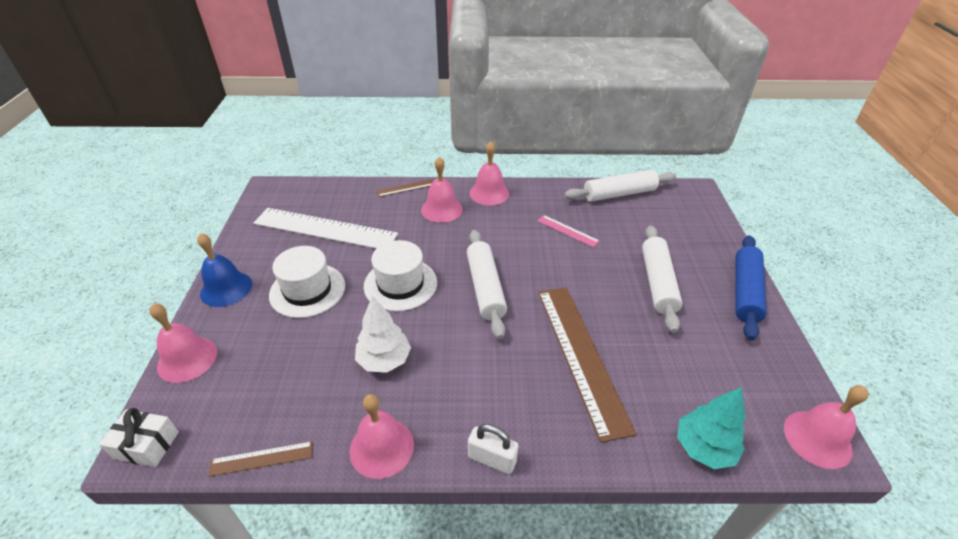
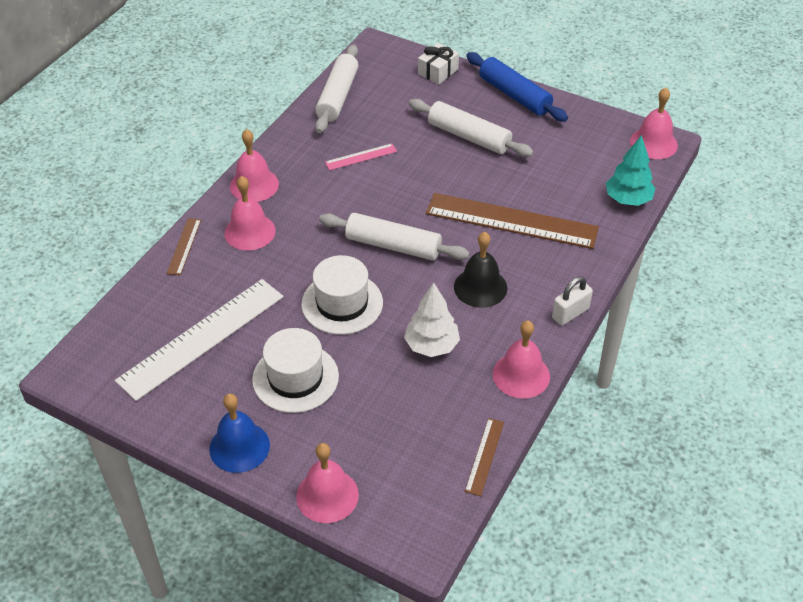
camera: 60 degrees left, 5 degrees up
(146, 445) = (419, 539): white gift -> white gift (438, 72)
(478, 366) = (480, 287): none -> black bell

______________________________

• _Problem to work on_:
Return the listing above in full and without alteration, excluding its pictures.

• _Your response_:
camera: 60 degrees left, 5 degrees up
(146, 445) = (419, 539): white gift -> white gift (438, 72)
(478, 366) = (480, 287): none -> black bell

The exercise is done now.